== ABOUT THIS EXERCISE ==
Please give, exactly as they appear below, the line with "grey headphones [424,374,477,419]" and every line after it through the final one, and nothing else.

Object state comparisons
-*-*-
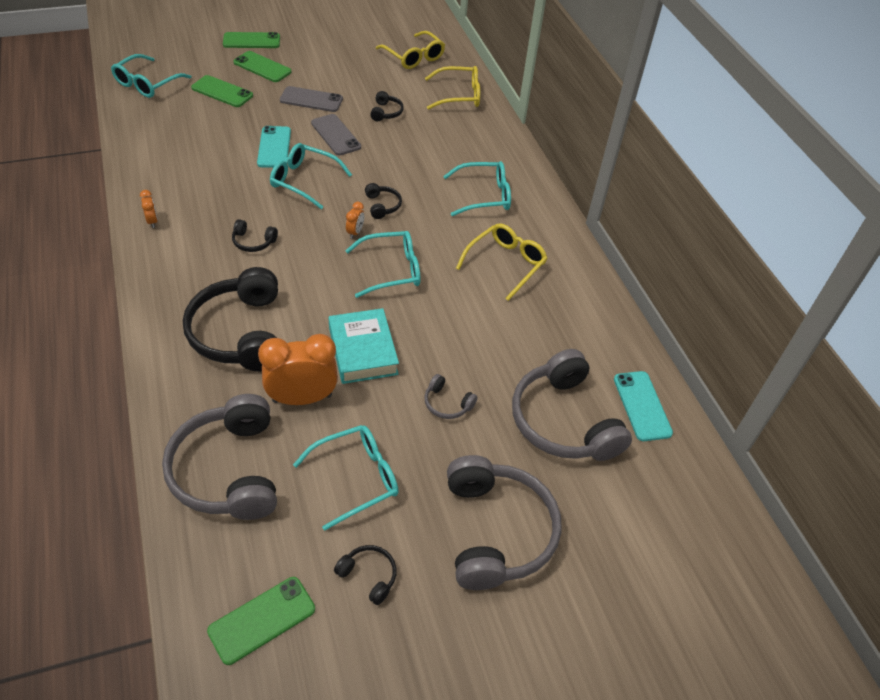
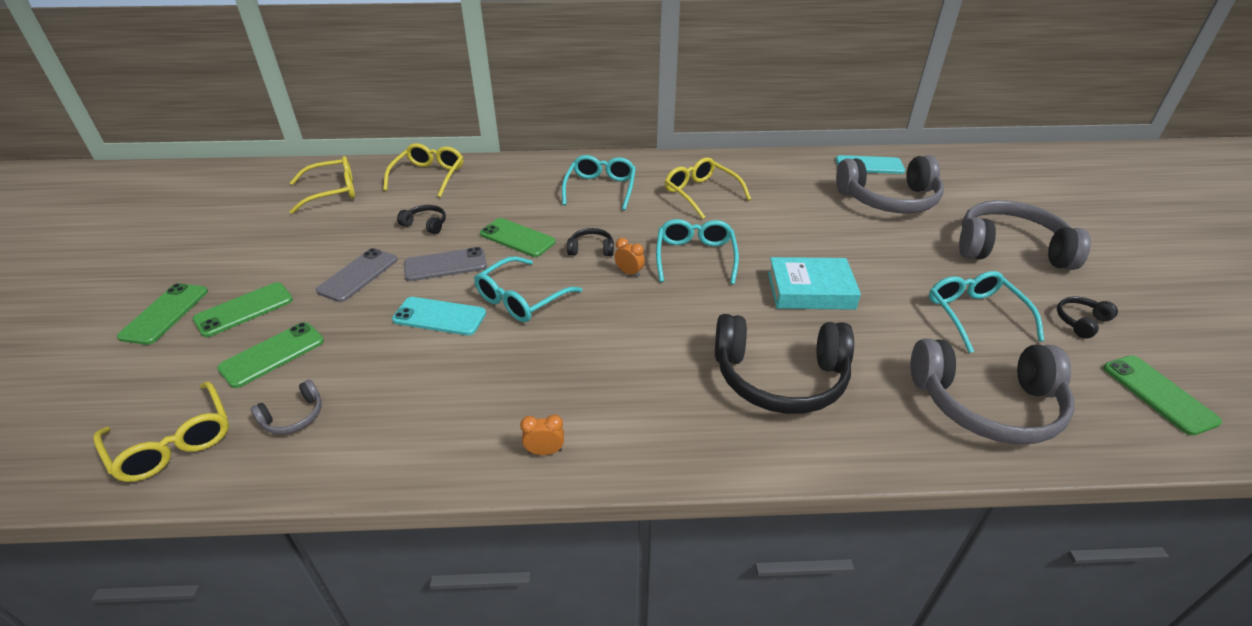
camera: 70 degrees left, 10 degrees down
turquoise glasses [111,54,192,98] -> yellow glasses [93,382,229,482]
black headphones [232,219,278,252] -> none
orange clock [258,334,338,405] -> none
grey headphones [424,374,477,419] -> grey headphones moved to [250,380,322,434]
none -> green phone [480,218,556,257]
-*-*-
== PROBLEM SOLUTION ==
grey headphones [424,374,477,419] -> grey headphones moved to [250,380,322,434]
none -> green phone [480,218,556,257]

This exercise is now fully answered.